When the string "none" occurs in a line of the records, show that line.

• [Data for this exercise]
[Start of Attachment]
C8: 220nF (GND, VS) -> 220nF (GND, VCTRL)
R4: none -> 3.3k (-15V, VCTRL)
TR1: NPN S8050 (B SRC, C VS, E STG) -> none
[End of Attachment]
[Start of Attachment]
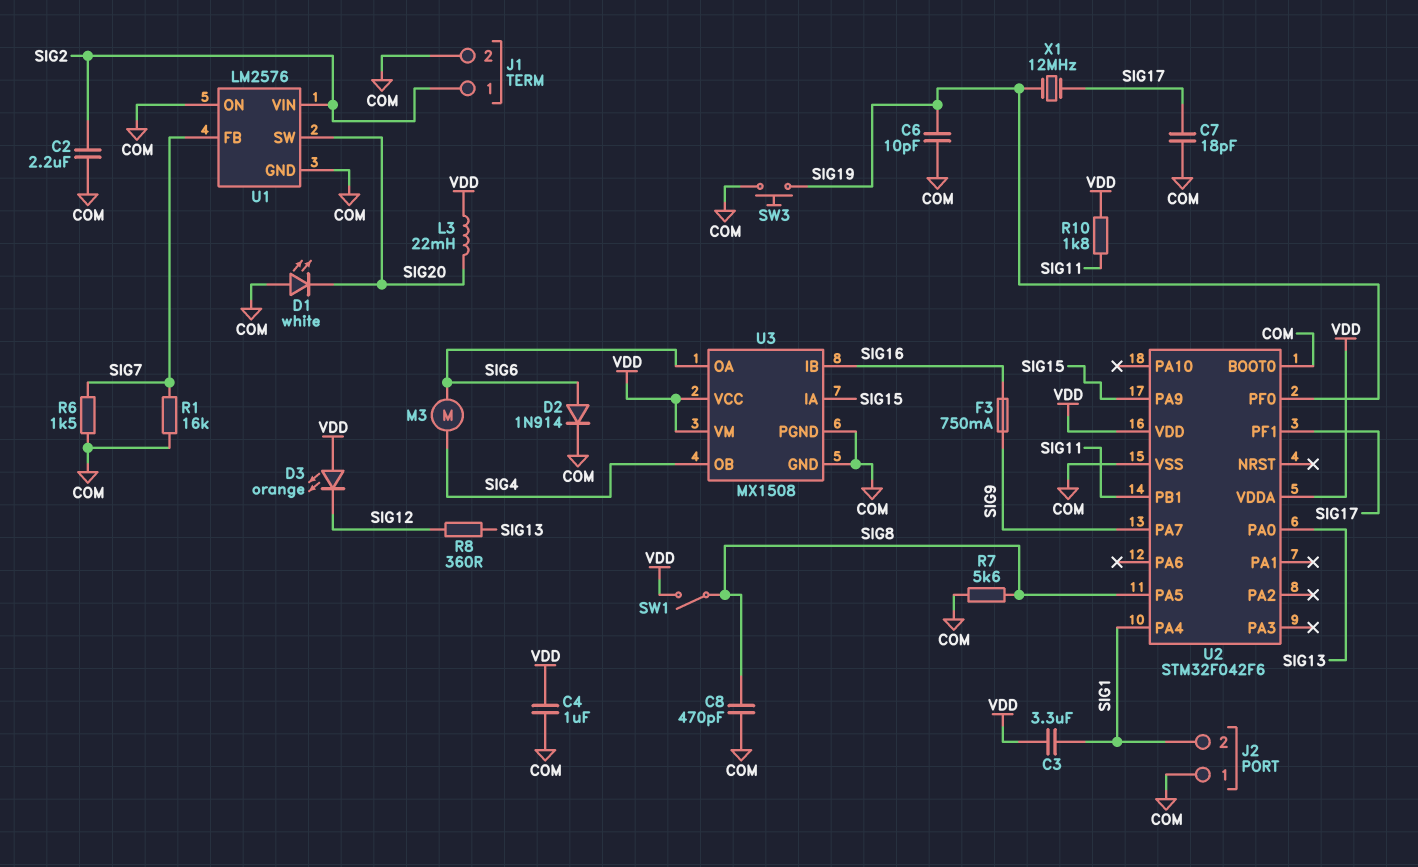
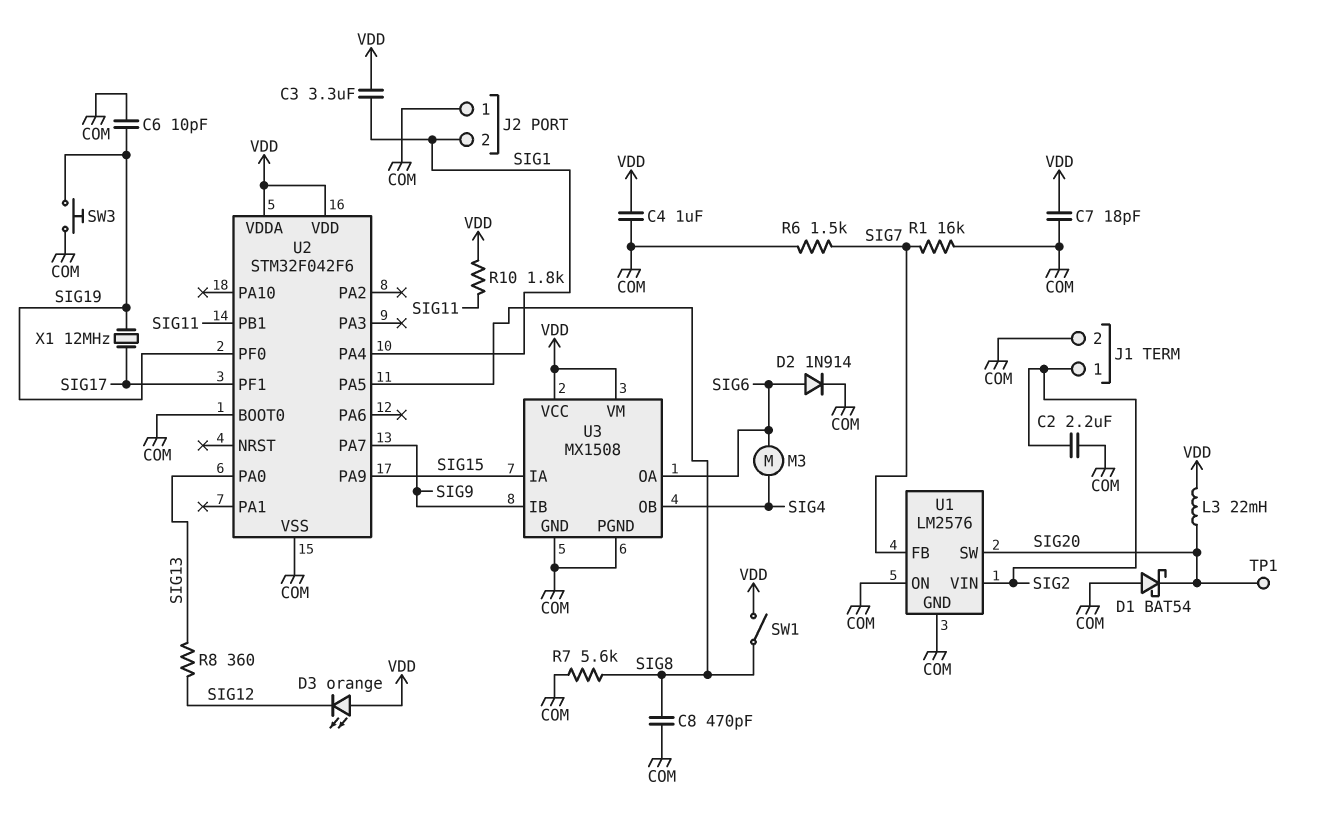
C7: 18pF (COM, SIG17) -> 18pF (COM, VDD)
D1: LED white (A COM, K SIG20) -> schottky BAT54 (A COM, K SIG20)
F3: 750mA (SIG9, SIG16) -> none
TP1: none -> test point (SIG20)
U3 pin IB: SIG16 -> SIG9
[End of Attachment]
[Start of Attachment]
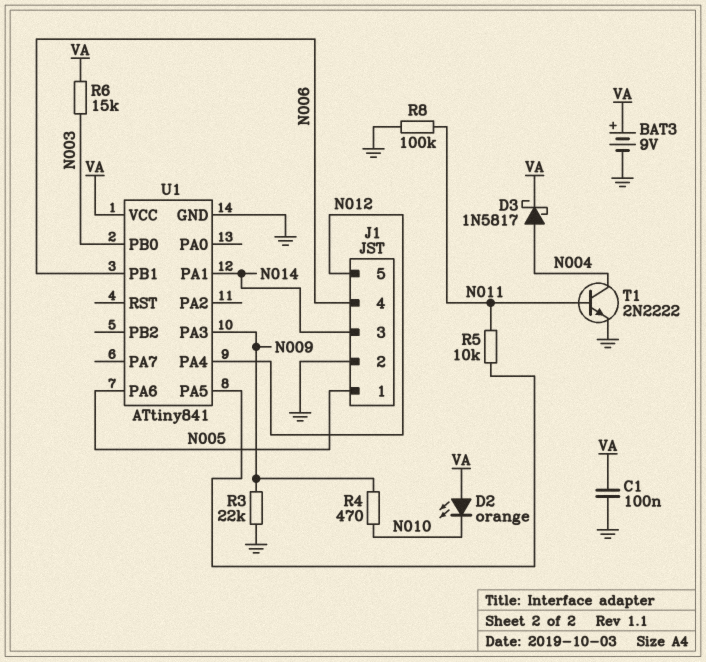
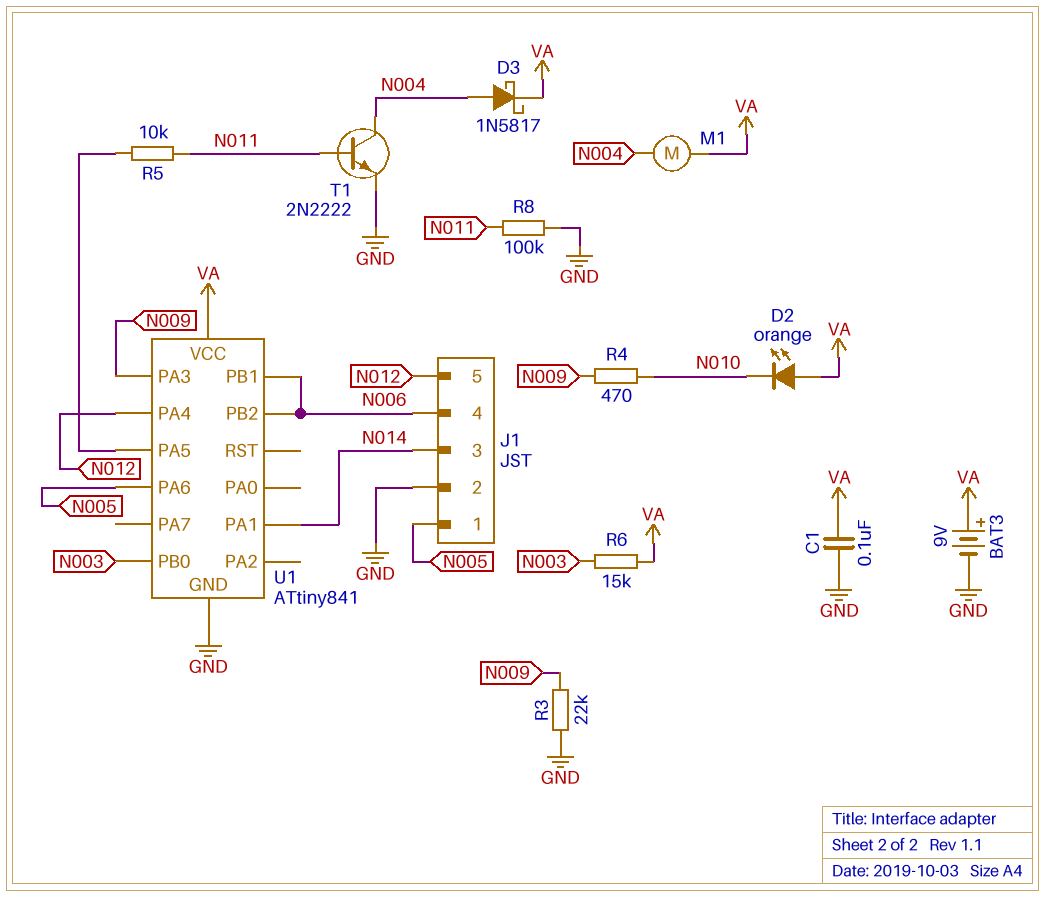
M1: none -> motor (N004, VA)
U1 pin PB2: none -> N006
[End of Attachment]
• [Reply to the exercise]
R4: none -> 3.3k (-15V, VCTRL)
TR1: NPN S8050 (B SRC, C VS, E STG) -> none
F3: 750mA (SIG9, SIG16) -> none
TP1: none -> test point (SIG20)
M1: none -> motor (N004, VA)
U1 pin PB2: none -> N006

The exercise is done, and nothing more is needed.